- _Dataset records_
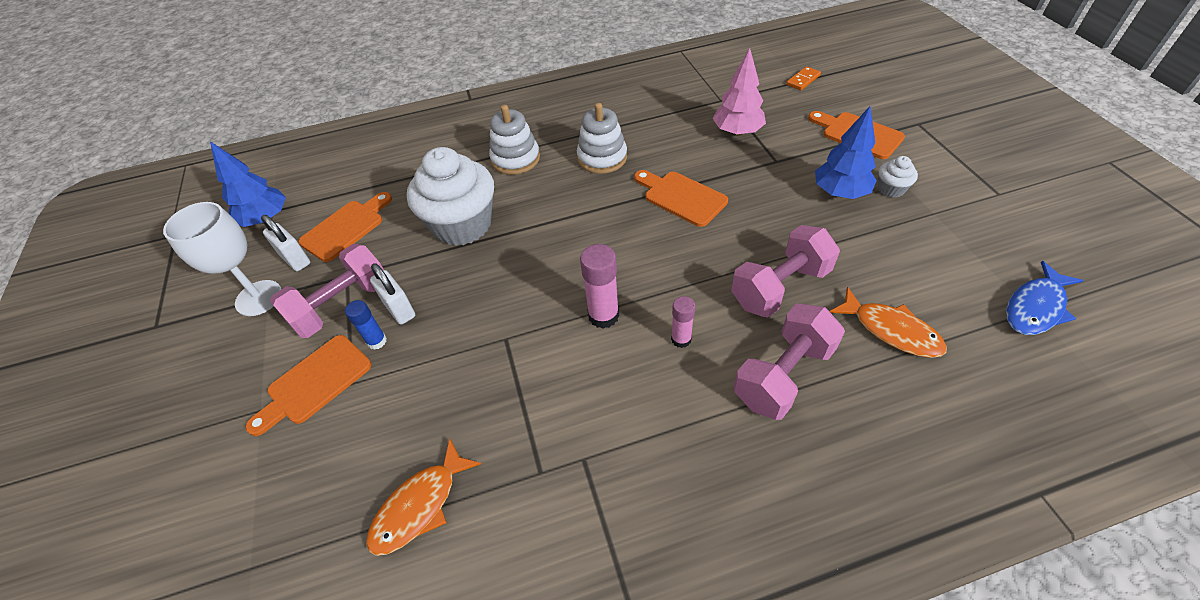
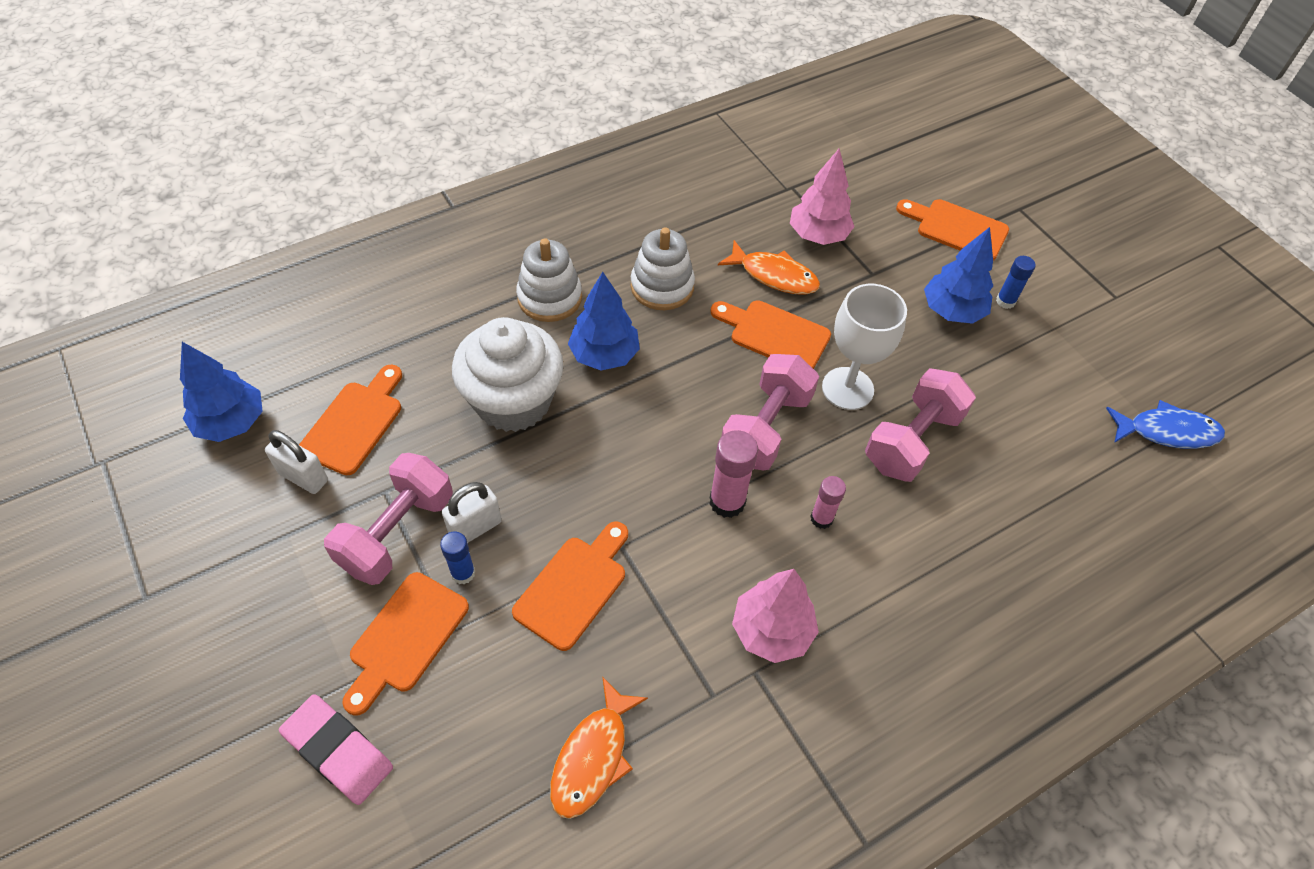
camera: 20 degrees left, 5 degrees up
(228, 461) = (338, 751): none -> pink eraser
(259, 298) = (276, 538): white goblet -> white goblet (847, 388)
(399, 309) = (475, 528): white padlock -> white padlock turned 75 degrees counterclockwise
(457, 364) = (574, 587): none -> orange cutting board
(542, 200) = (604, 355): none -> blue tree
(609, 425) = (771, 630): none -> pink tree
(783, 375) = (938, 544): pink dumbbell -> pink dumbbell (766, 428)
(803, 80) = (879, 152): orange domino -> none
(891, 189) = (1005, 301): white cupcake -> blue glue stick
(891, 330) = (1034, 477): orange fish -> orange fish (774, 275)
(1035, 307) = (1167, 431): blue fish -> blue fish turned 120 degrees counterclockwise

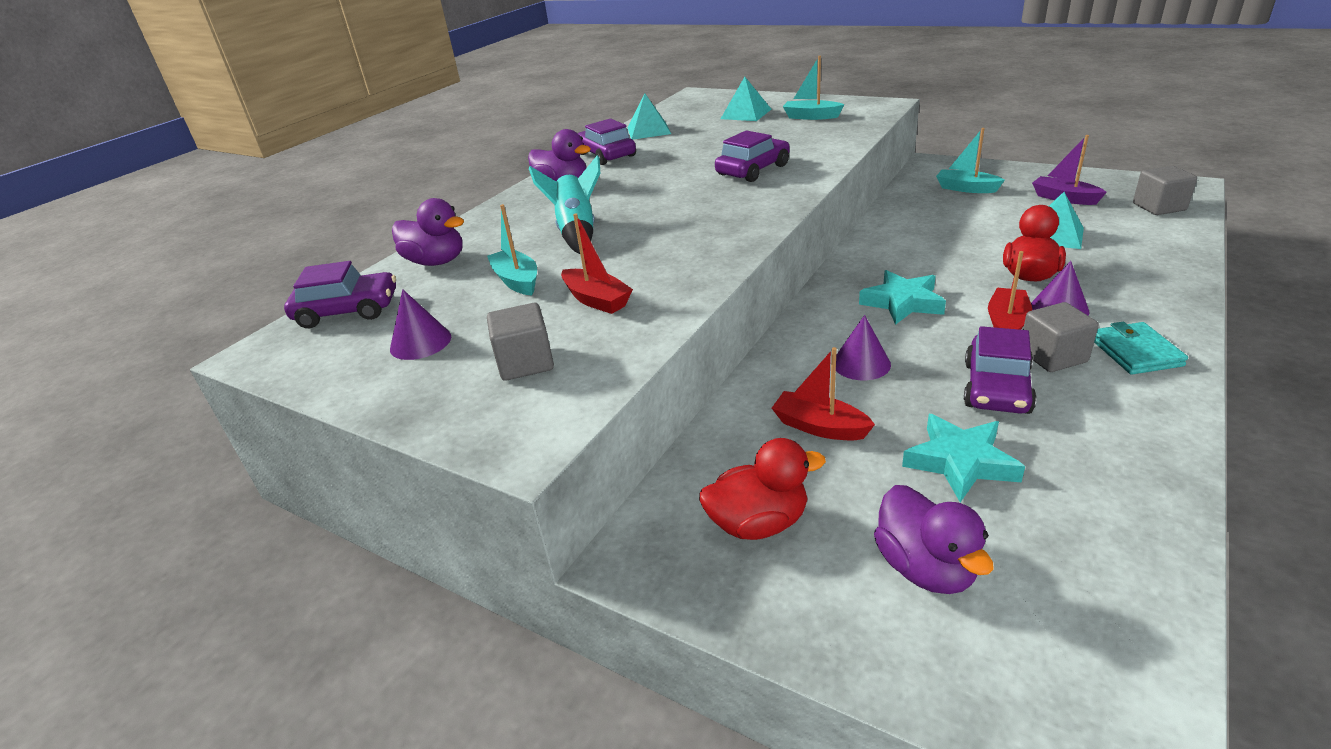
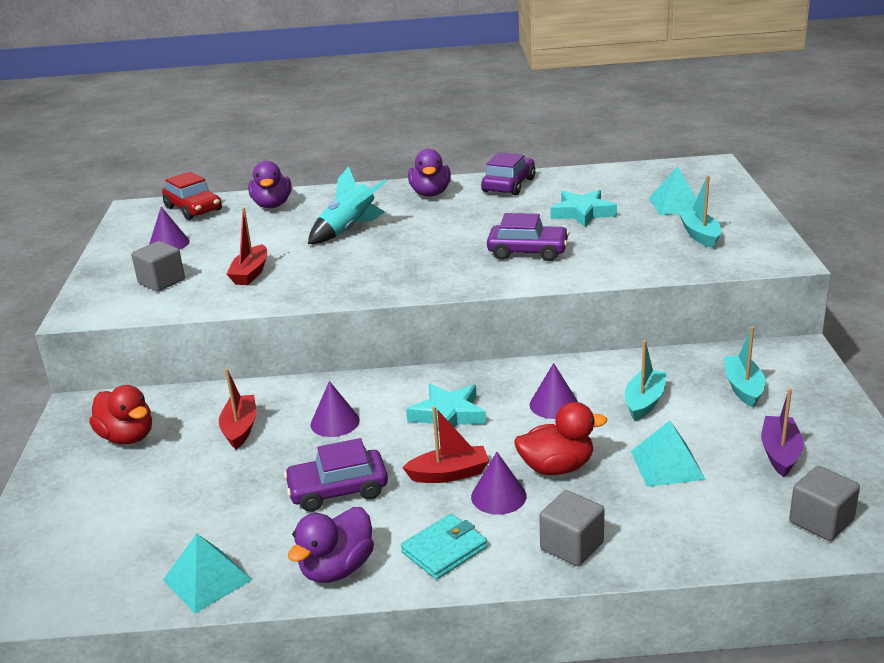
camera: 55 degrees right, 5 degrees down
(348, 311) = (193, 209): purple car -> red car
(517, 281) = (261, 239): turquoise boat -> turquoise boat (644, 402)
(649, 131) = (584, 180): turquoise pyramid -> turquoise pyramid (207, 580)
(925, 568) = (112, 506): purple duck -> purple duck (337, 568)
(927, 255) = (554, 404): none -> purple cone
(960, 462) = (229, 495): turquoise star -> turquoise star (582, 213)
(1052, 356) = (406, 508): grey cube -> grey cube (571, 546)

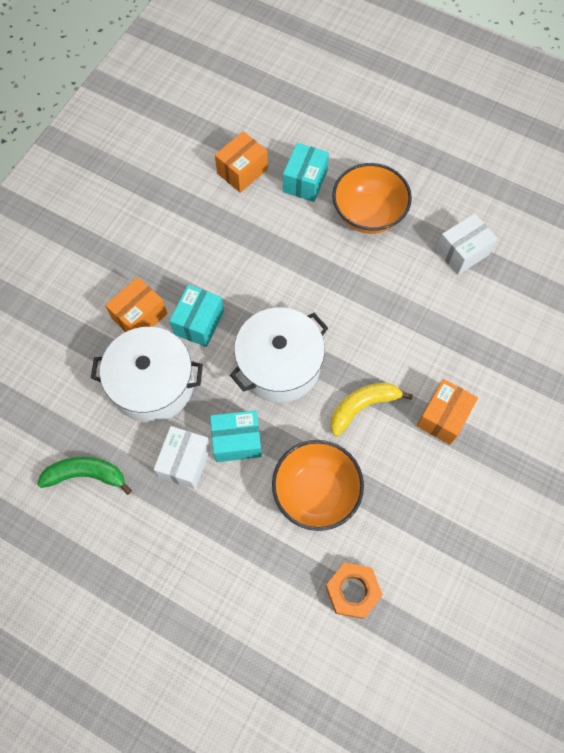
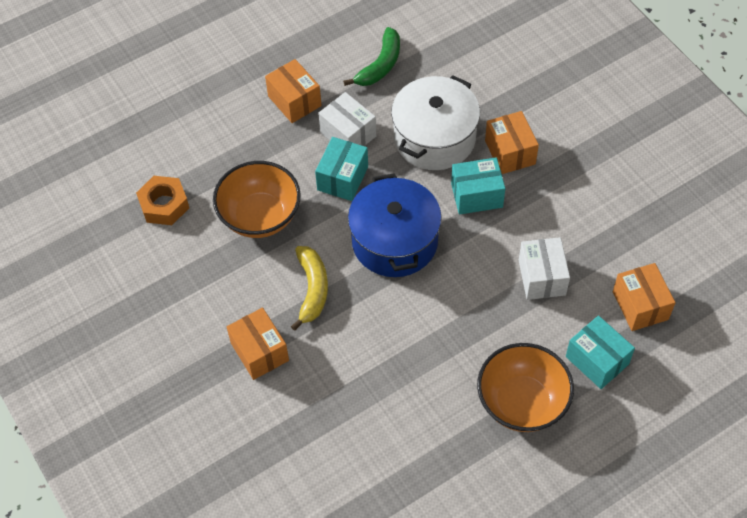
camera: 120 degrees right, 10 degrees down
(168, 535) = (294, 101): none -> orange box
(199, 323) = (476, 195): turquoise box -> turquoise box turned 60 degrees counterclockwise
(279, 365) = (395, 241): white pot -> blue pot
(462, 252) = (423, 473): white box -> white box (541, 277)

- _What to do_
With "turned" as the search word, count the matching lines in the records and give the number alone.

- _Problem solution_
3